» **Required work**: Beginning with the first line below, please restate each line exactly, down to and including the line containing "blue semicircle: (808, 302)".

Synthetic geometry scene data:
#####
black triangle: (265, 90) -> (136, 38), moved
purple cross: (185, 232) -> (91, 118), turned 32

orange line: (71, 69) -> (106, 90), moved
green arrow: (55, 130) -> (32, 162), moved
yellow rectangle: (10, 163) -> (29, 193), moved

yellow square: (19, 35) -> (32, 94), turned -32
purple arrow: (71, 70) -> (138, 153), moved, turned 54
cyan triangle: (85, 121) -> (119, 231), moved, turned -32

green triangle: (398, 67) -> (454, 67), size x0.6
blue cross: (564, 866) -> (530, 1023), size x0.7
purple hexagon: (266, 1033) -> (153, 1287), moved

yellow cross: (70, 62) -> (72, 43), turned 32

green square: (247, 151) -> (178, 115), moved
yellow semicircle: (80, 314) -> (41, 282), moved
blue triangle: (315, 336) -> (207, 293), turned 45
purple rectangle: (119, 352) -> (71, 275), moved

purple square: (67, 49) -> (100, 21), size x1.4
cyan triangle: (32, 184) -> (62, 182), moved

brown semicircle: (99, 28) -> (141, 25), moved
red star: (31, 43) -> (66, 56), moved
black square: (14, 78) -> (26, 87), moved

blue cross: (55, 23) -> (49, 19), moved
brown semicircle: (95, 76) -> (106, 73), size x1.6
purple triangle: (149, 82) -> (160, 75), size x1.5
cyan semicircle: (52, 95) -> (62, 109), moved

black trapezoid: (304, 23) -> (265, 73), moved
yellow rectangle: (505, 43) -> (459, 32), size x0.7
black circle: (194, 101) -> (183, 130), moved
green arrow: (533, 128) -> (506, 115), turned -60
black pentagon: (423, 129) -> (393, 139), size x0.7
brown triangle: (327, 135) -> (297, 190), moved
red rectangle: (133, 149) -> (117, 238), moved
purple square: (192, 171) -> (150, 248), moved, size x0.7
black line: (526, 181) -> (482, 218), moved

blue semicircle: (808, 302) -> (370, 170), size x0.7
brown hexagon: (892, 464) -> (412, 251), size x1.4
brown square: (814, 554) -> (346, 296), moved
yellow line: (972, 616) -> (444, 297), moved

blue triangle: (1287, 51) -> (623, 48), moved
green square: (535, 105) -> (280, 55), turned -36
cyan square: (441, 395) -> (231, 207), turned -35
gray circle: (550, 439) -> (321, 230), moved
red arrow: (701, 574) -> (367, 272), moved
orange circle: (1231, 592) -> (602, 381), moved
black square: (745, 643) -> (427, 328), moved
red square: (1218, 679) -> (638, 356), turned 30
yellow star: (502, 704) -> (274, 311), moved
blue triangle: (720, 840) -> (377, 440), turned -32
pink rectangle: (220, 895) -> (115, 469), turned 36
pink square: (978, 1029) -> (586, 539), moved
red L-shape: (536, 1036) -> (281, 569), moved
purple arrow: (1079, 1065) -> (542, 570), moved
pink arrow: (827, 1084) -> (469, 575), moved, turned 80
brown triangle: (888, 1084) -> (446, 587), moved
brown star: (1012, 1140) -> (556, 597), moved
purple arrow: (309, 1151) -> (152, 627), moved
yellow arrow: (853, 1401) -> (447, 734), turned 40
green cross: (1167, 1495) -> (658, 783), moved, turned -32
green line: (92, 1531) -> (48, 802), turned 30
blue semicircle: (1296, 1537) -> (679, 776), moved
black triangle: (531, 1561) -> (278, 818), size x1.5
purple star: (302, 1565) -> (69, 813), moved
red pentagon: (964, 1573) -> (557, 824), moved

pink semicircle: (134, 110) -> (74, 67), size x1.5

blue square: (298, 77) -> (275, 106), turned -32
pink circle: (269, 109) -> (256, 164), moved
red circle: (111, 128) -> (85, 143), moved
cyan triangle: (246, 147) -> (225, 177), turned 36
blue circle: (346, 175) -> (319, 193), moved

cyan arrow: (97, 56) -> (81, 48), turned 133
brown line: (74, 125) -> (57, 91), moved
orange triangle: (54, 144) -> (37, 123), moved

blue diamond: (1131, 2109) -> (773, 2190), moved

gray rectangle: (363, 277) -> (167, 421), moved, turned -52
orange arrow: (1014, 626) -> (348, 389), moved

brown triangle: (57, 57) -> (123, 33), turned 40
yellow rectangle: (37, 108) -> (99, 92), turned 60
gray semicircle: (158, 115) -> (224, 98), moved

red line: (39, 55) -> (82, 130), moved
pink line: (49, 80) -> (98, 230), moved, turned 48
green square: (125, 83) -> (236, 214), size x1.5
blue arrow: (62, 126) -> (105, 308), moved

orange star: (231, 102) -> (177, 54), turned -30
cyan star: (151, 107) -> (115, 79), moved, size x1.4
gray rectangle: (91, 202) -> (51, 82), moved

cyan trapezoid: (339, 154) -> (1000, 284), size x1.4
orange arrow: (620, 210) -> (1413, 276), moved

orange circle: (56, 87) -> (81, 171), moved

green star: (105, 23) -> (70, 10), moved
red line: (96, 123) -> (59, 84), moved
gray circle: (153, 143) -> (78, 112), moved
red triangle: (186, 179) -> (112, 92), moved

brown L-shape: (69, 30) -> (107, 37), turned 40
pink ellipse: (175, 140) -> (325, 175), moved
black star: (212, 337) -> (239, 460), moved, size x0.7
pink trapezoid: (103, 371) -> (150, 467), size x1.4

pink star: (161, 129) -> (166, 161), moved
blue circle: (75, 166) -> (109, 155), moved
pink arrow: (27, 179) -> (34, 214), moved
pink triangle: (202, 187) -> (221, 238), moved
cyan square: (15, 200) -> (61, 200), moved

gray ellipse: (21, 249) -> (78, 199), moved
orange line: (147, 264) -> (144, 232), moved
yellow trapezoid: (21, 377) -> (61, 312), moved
#####
» **Response area**:
black triangle: (265, 90) -> (136, 38), moved
purple cross: (185, 232) -> (91, 118), turned 32

orange line: (71, 69) -> (106, 90), moved
green arrow: (55, 130) -> (32, 162), moved
yellow rectangle: (10, 163) -> (29, 193), moved

yellow square: (19, 35) -> (32, 94), turned -32
purple arrow: (71, 70) -> (138, 153), moved, turned 54
cyan triangle: (85, 121) -> (119, 231), moved, turned -32

green triangle: (398, 67) -> (454, 67), size x0.6
blue cross: (564, 866) -> (530, 1023), size x0.7
purple hexagon: (266, 1033) -> (153, 1287), moved

yellow cross: (70, 62) -> (72, 43), turned 32

green square: (247, 151) -> (178, 115), moved
yellow semicircle: (80, 314) -> (41, 282), moved
blue triangle: (315, 336) -> (207, 293), turned 45
purple rectangle: (119, 352) -> (71, 275), moved

purple square: (67, 49) -> (100, 21), size x1.4
cyan triangle: (32, 184) -> (62, 182), moved

brown semicircle: (99, 28) -> (141, 25), moved
red star: (31, 43) -> (66, 56), moved
black square: (14, 78) -> (26, 87), moved

blue cross: (55, 23) -> (49, 19), moved
brown semicircle: (95, 76) -> (106, 73), size x1.6
purple triangle: (149, 82) -> (160, 75), size x1.5
cyan semicircle: (52, 95) -> (62, 109), moved

black trapezoid: (304, 23) -> (265, 73), moved
yellow rectangle: (505, 43) -> (459, 32), size x0.7
black circle: (194, 101) -> (183, 130), moved
green arrow: (533, 128) -> (506, 115), turned -60
black pentagon: (423, 129) -> (393, 139), size x0.7
brown triangle: (327, 135) -> (297, 190), moved
red rectangle: (133, 149) -> (117, 238), moved
purple square: (192, 171) -> (150, 248), moved, size x0.7
black line: (526, 181) -> (482, 218), moved

blue semicircle: (808, 302) -> (370, 170), size x0.7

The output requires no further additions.